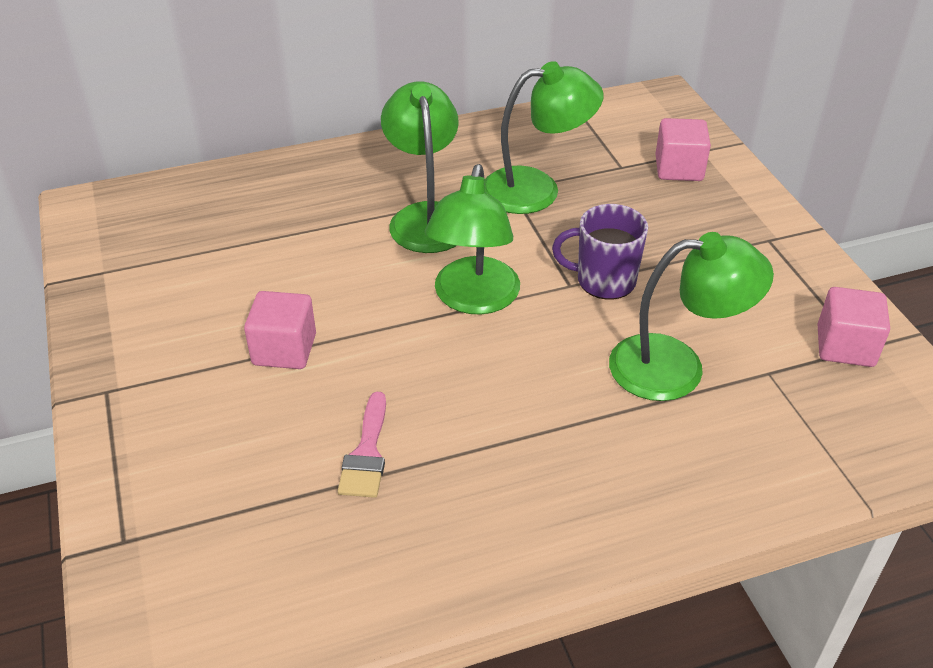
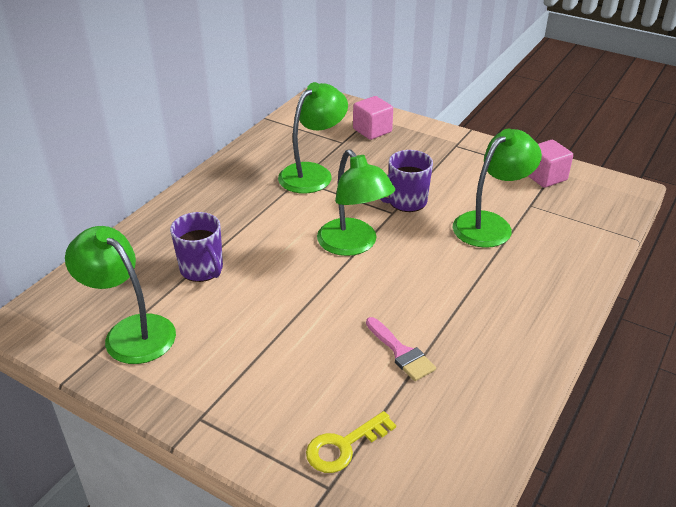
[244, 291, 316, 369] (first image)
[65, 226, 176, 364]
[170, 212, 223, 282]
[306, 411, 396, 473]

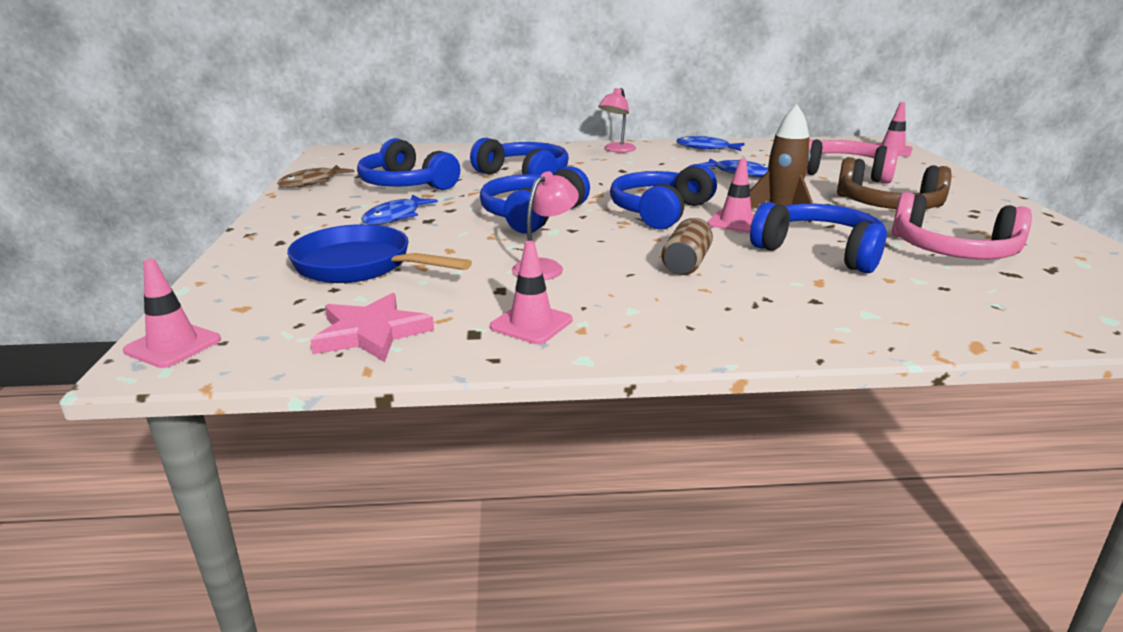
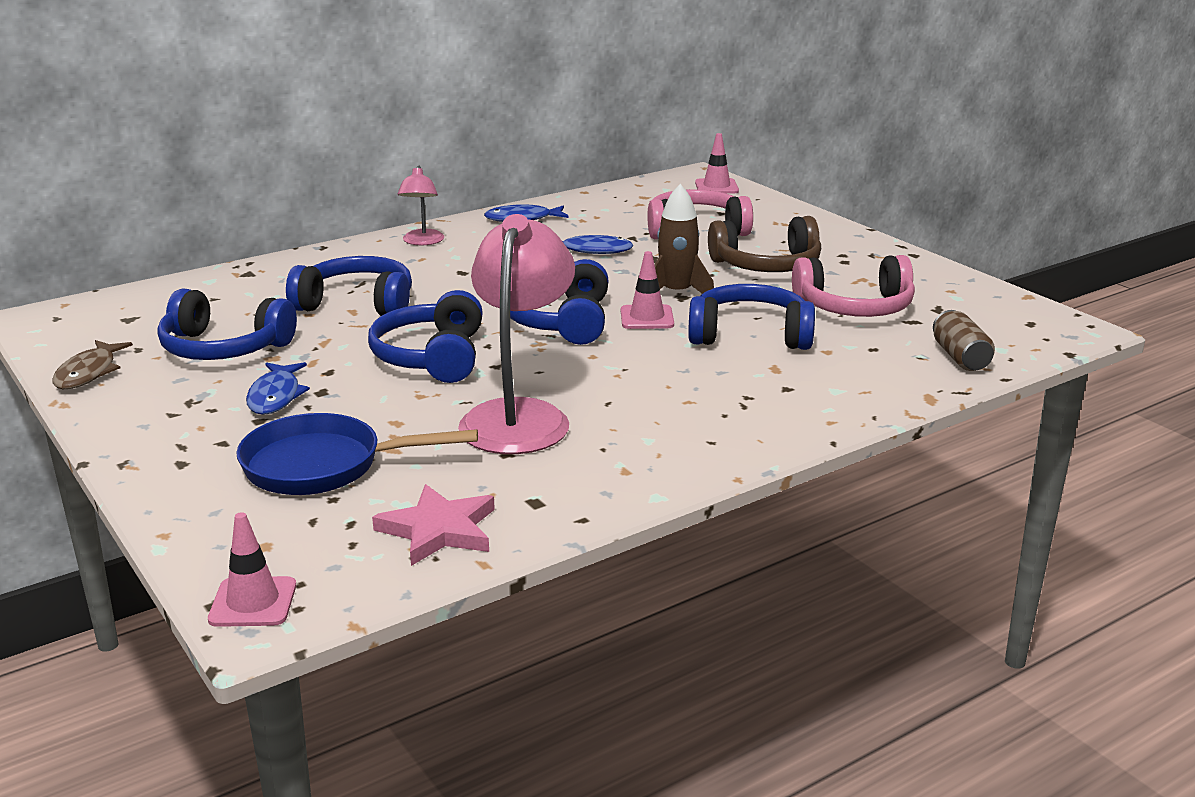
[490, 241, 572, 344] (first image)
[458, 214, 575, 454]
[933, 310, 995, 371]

******

» WHAT IS EXPECTED: Print every line above exactly. Leave the pictures out.

» EXERCISE RESULT:
[244, 291, 316, 369] (first image)
[65, 226, 176, 364]
[170, 212, 223, 282]
[306, 411, 396, 473]

[490, 241, 572, 344] (first image)
[458, 214, 575, 454]
[933, 310, 995, 371]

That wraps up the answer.